- EXERCISE INPUT -
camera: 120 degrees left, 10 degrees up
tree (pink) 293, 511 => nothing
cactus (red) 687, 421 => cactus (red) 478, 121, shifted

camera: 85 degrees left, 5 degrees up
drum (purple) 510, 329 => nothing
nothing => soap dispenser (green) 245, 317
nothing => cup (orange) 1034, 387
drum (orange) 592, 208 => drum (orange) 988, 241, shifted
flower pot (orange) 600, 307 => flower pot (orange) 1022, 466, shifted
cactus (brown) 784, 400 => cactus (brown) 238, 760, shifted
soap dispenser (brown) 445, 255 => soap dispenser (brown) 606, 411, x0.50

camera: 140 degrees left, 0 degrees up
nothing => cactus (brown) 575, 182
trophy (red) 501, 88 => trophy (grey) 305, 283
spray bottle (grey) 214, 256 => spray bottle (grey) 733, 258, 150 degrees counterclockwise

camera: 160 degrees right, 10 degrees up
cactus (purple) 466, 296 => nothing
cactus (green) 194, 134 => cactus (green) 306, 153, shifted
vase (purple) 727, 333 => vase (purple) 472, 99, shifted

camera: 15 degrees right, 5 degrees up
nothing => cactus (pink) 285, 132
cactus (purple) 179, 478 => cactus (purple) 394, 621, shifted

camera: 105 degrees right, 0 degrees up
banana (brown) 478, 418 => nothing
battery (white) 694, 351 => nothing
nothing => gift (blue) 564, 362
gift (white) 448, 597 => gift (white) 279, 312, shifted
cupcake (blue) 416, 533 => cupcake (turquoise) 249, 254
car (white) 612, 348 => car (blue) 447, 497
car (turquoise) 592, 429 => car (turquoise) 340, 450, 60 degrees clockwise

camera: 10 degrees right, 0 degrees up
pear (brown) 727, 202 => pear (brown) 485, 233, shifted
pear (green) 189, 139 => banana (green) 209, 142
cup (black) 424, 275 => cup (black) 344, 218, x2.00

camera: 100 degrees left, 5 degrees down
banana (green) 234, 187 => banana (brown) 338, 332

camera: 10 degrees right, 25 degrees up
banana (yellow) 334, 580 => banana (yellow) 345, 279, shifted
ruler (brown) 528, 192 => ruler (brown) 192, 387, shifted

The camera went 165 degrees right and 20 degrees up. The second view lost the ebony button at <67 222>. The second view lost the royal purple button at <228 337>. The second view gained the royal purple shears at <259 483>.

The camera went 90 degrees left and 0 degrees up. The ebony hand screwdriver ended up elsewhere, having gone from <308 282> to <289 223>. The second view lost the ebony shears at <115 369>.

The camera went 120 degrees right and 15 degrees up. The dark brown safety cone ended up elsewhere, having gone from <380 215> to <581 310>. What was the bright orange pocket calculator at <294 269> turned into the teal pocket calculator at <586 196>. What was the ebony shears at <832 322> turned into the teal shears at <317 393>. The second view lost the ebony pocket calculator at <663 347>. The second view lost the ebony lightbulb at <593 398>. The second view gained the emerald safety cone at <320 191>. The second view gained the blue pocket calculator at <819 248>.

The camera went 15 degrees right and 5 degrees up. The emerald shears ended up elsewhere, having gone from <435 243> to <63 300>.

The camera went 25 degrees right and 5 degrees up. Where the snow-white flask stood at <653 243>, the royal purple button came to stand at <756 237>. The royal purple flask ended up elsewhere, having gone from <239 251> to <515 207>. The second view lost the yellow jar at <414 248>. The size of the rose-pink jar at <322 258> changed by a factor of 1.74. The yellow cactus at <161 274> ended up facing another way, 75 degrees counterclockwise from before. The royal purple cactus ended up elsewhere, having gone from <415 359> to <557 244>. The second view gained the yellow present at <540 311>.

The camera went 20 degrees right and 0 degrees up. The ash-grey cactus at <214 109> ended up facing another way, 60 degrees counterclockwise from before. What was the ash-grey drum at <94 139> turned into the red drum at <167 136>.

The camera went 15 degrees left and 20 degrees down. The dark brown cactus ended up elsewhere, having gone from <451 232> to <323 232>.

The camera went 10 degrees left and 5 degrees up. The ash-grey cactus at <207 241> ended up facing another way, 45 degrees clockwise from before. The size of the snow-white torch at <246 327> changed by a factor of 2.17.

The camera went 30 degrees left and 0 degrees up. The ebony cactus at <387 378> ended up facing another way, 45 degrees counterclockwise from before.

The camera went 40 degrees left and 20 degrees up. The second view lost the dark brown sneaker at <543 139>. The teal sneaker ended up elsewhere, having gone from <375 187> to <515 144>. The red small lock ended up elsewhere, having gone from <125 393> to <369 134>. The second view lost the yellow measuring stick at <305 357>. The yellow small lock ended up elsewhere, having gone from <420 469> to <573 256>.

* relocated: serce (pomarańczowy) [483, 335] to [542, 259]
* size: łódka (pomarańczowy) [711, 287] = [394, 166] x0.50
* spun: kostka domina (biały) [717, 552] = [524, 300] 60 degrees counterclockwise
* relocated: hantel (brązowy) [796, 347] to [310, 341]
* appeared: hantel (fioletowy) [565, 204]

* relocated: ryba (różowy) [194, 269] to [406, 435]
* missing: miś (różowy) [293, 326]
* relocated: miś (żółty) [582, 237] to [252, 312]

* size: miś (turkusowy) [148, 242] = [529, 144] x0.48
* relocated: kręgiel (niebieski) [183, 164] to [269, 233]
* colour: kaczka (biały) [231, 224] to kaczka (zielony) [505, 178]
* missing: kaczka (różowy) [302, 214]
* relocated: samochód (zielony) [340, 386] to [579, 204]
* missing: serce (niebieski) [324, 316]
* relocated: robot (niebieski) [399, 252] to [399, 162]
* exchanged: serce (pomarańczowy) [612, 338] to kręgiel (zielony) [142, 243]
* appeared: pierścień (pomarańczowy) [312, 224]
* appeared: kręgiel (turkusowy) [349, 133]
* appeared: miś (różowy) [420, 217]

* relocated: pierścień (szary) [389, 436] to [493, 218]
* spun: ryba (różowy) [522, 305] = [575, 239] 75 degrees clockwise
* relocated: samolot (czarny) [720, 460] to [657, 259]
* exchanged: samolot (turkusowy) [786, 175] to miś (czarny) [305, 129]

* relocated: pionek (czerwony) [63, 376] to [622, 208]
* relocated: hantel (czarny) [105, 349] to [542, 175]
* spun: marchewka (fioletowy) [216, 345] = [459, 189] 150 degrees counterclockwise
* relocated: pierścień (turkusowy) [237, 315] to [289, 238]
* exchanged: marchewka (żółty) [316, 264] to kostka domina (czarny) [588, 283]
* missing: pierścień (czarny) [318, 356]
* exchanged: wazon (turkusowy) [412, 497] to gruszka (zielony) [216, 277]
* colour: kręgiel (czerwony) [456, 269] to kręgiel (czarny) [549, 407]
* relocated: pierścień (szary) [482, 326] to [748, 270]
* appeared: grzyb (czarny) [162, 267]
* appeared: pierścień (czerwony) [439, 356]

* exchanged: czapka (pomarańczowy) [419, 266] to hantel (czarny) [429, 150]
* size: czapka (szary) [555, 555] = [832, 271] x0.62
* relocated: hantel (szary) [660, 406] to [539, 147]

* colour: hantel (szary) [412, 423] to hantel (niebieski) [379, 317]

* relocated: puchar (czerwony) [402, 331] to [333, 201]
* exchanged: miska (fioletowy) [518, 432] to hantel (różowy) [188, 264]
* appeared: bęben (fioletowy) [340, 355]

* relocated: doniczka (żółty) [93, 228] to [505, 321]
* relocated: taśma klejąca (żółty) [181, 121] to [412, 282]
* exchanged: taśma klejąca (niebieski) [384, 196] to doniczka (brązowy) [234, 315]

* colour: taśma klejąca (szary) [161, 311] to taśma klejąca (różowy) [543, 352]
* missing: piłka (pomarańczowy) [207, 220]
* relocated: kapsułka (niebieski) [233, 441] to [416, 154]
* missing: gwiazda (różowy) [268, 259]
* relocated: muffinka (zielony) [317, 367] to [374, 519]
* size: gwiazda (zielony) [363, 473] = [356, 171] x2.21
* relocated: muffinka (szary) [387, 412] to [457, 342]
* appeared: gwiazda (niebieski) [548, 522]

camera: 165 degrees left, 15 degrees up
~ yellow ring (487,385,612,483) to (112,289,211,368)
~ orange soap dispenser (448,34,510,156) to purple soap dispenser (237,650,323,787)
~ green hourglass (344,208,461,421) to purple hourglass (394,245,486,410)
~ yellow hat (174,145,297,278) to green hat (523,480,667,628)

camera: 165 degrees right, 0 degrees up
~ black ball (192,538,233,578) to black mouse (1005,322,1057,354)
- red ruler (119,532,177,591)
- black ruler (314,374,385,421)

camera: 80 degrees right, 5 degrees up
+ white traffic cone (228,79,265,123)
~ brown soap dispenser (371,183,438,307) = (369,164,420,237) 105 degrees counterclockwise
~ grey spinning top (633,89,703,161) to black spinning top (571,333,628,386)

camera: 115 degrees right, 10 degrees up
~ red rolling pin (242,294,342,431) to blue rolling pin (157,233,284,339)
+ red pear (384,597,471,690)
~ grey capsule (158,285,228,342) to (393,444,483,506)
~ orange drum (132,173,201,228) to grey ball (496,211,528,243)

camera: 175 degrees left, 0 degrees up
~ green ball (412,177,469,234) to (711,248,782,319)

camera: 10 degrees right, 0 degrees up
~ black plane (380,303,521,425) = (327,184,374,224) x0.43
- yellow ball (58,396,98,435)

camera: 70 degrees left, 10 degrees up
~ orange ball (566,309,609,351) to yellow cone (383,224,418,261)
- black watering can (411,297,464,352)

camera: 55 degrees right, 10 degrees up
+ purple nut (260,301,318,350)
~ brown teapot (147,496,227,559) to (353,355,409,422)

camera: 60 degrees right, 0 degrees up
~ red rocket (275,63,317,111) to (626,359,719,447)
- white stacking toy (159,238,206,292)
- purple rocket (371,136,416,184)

- TASK GOAL -
Starting at the first line of the records above, please copy each line exactly until you reach the line containing "tree (pink) 293, 511 => nothing". Include that line and stop there.

- SOLUTION FOR THIS TASK -
camera: 120 degrees left, 10 degrees up
tree (pink) 293, 511 => nothing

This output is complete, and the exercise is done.